WORK TO COMPLETE
Each line of the records that includes "ellipse" should be found and copied.
** DATA RECORDS follows **
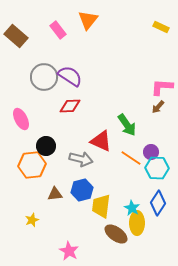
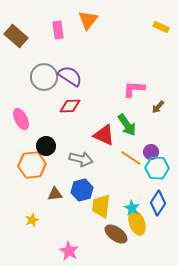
pink rectangle: rotated 30 degrees clockwise
pink L-shape: moved 28 px left, 2 px down
red triangle: moved 3 px right, 6 px up
yellow ellipse: rotated 20 degrees counterclockwise
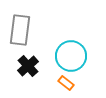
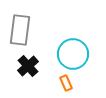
cyan circle: moved 2 px right, 2 px up
orange rectangle: rotated 28 degrees clockwise
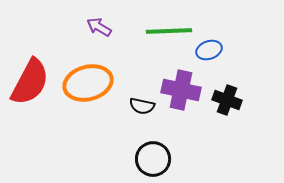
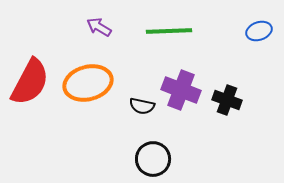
blue ellipse: moved 50 px right, 19 px up
purple cross: rotated 9 degrees clockwise
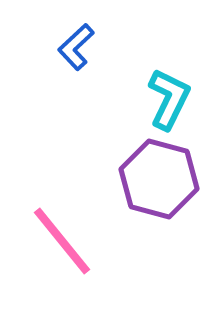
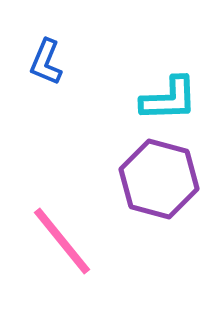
blue L-shape: moved 30 px left, 15 px down; rotated 24 degrees counterclockwise
cyan L-shape: rotated 62 degrees clockwise
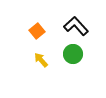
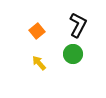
black L-shape: moved 2 px right, 1 px up; rotated 70 degrees clockwise
yellow arrow: moved 2 px left, 3 px down
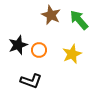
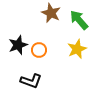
brown star: moved 2 px up
yellow star: moved 5 px right, 5 px up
** End of DATA RECORDS **
OUTPUT BELOW
yellow ellipse: rotated 20 degrees counterclockwise
blue ellipse: moved 50 px right, 19 px up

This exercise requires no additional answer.